BEGIN ENTRIES SHOWN

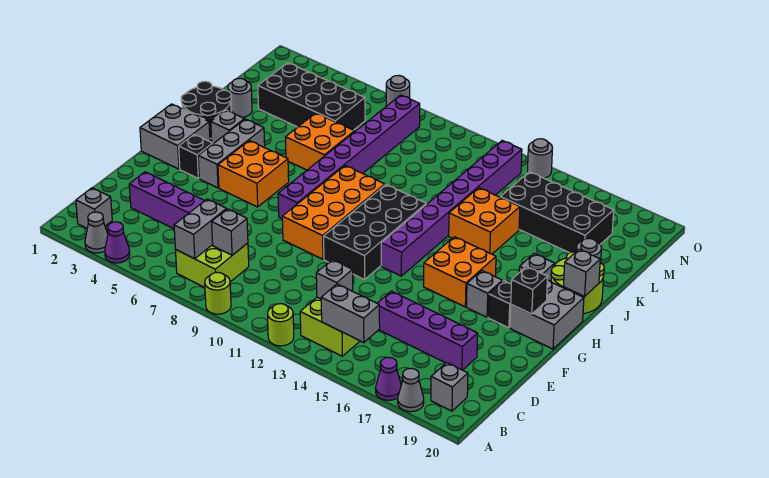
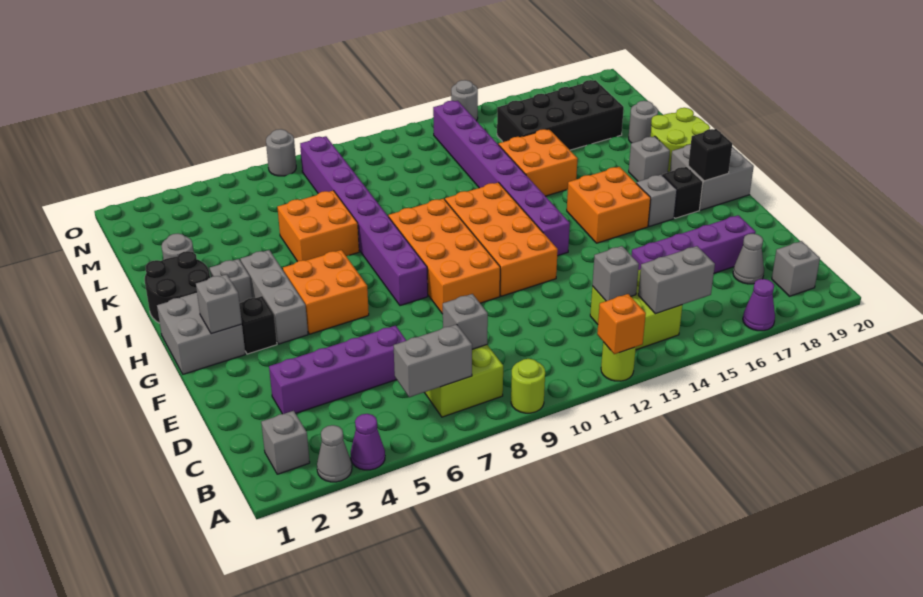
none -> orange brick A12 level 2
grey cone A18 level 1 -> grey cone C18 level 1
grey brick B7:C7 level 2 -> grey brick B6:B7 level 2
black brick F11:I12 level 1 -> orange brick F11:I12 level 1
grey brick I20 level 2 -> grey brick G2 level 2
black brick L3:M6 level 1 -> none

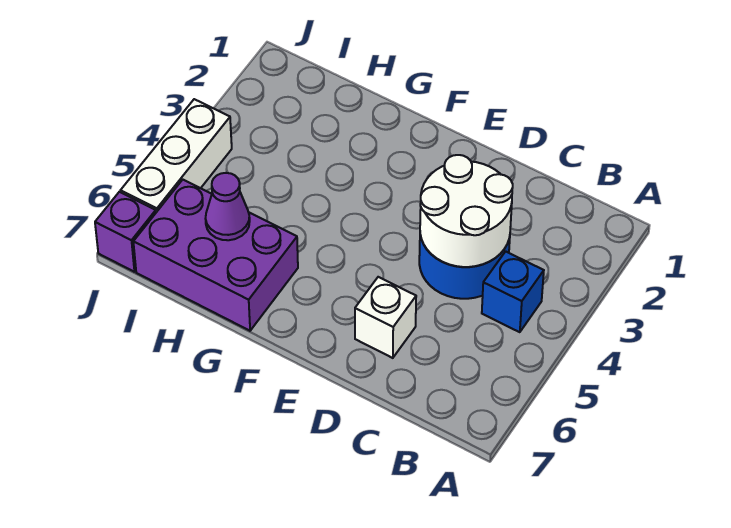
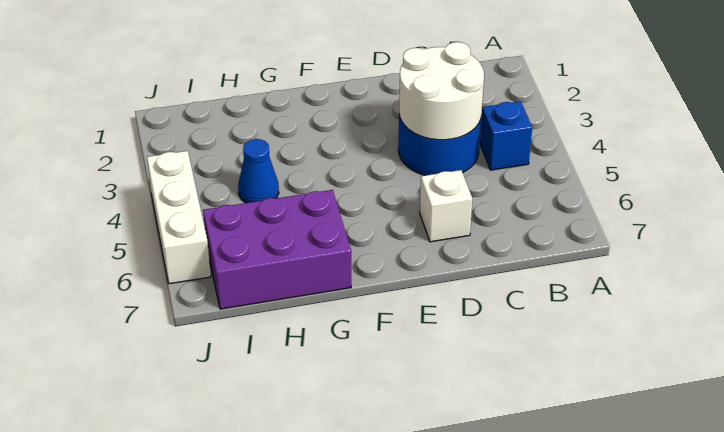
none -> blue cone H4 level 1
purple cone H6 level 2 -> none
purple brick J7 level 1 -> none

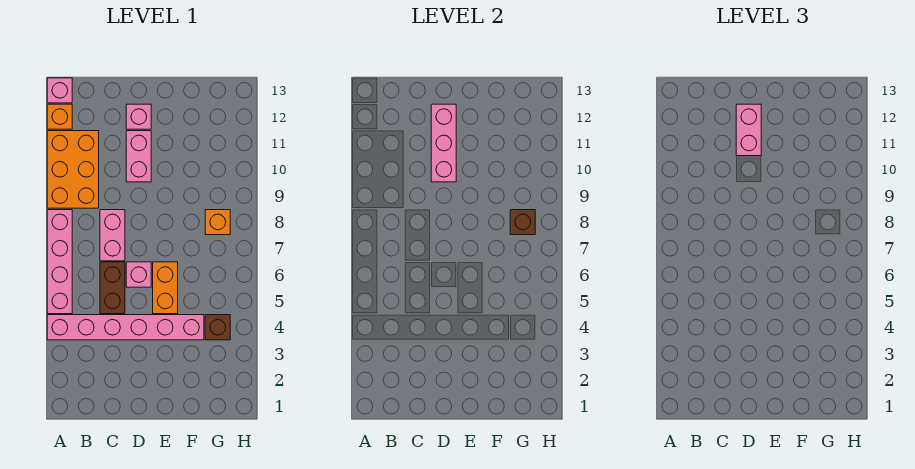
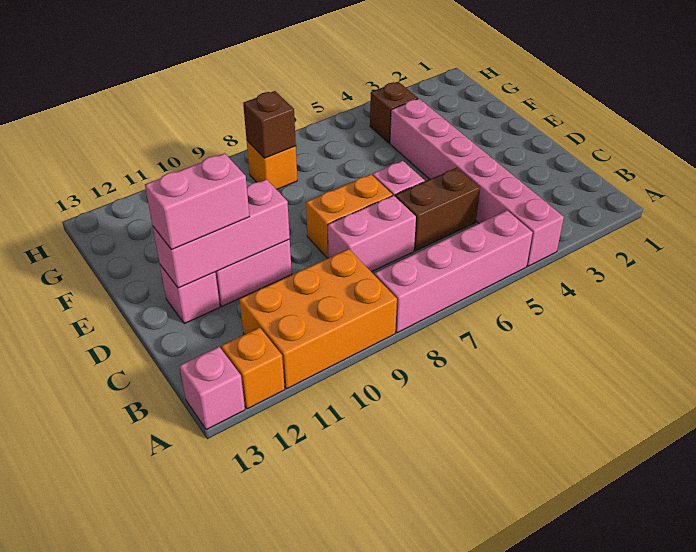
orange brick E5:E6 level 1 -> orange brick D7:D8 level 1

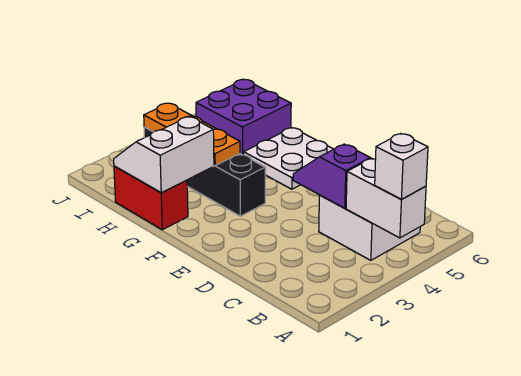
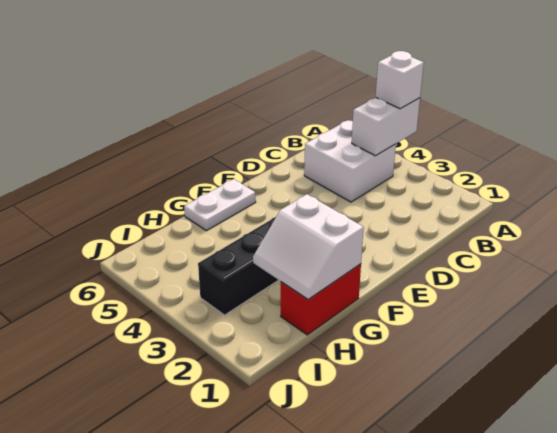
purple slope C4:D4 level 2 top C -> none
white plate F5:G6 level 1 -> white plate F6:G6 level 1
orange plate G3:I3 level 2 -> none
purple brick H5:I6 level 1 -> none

END ENTRIES SHOWN

▶ **AIM OF THE TASK**: Retype the data word for word, please, and keep the images out.

▶ **EXERCISE SOLUTION**:
none -> orange brick A12 level 2
grey cone A18 level 1 -> grey cone C18 level 1
grey brick B7:C7 level 2 -> grey brick B6:B7 level 2
black brick F11:I12 level 1 -> orange brick F11:I12 level 1
grey brick I20 level 2 -> grey brick G2 level 2
black brick L3:M6 level 1 -> none

none -> blue cone H4 level 1
purple cone H6 level 2 -> none
purple brick J7 level 1 -> none

orange brick E5:E6 level 1 -> orange brick D7:D8 level 1

purple slope C4:D4 level 2 top C -> none
white plate F5:G6 level 1 -> white plate F6:G6 level 1
orange plate G3:I3 level 2 -> none
purple brick H5:I6 level 1 -> none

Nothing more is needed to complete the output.